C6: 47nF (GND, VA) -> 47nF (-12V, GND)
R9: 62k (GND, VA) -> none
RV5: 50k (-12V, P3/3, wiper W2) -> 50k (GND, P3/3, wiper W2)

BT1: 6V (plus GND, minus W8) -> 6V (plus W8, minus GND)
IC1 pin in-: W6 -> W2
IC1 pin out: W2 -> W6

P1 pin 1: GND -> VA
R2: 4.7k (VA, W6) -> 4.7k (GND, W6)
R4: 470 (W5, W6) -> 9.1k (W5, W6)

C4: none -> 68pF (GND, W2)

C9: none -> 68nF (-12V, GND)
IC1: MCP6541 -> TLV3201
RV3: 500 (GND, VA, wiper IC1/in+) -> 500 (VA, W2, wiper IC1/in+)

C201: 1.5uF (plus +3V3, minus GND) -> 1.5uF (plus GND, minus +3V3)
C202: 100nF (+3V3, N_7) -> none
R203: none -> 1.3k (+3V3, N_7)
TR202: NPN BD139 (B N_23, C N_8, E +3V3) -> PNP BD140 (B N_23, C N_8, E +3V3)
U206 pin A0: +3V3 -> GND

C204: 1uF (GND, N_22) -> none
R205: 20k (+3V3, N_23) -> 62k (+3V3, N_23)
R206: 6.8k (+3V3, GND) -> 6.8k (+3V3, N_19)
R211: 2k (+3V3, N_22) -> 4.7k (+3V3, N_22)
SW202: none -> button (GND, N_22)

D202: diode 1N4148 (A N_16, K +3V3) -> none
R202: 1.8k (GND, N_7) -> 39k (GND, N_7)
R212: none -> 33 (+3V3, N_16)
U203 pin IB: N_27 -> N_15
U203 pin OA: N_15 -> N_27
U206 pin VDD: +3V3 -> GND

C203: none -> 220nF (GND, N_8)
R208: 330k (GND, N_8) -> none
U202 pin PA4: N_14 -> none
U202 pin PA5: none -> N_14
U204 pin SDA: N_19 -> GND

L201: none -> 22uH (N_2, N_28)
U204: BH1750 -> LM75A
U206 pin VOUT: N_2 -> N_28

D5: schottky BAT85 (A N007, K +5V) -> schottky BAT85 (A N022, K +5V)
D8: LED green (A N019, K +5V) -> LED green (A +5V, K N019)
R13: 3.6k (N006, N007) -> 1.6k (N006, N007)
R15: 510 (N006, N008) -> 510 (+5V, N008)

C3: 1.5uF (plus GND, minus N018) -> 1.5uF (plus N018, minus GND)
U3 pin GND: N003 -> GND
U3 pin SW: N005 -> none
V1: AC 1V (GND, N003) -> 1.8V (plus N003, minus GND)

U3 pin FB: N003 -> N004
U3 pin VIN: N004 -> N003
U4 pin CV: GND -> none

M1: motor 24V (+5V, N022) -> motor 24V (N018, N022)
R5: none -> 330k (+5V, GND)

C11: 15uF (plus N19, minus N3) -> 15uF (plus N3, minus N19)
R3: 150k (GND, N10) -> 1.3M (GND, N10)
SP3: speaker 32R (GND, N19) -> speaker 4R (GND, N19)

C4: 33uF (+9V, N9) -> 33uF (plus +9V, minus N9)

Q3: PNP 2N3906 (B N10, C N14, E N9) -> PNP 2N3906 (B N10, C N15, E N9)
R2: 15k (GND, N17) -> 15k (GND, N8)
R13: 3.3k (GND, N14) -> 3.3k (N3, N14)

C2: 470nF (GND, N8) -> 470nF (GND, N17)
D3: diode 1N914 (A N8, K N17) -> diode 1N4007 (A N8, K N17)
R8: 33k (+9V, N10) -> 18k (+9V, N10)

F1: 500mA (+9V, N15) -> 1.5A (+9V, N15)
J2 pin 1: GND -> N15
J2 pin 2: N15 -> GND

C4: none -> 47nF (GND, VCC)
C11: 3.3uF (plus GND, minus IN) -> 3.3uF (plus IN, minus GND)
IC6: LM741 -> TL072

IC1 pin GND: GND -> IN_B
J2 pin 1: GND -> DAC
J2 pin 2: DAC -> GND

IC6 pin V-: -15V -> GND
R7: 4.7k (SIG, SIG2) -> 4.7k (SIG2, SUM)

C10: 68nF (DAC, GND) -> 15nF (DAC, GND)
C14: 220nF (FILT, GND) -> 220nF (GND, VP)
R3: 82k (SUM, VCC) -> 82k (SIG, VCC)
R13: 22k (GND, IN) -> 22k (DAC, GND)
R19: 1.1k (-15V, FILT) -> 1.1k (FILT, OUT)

****************

=== TASK ===
Looking at the entries above, can you reproduce exactly the lines from the one that holds "U206 pin A0: +3V3 -> GND" through the one that holds "U203 pin OA: N_15 -> N_27", and only those?

=== OUTPUT OF THE TASK ===
U206 pin A0: +3V3 -> GND

C204: 1uF (GND, N_22) -> none
R205: 20k (+3V3, N_23) -> 62k (+3V3, N_23)
R206: 6.8k (+3V3, GND) -> 6.8k (+3V3, N_19)
R211: 2k (+3V3, N_22) -> 4.7k (+3V3, N_22)
SW202: none -> button (GND, N_22)

D202: diode 1N4148 (A N_16, K +3V3) -> none
R202: 1.8k (GND, N_7) -> 39k (GND, N_7)
R212: none -> 33 (+3V3, N_16)
U203 pin IB: N_27 -> N_15
U203 pin OA: N_15 -> N_27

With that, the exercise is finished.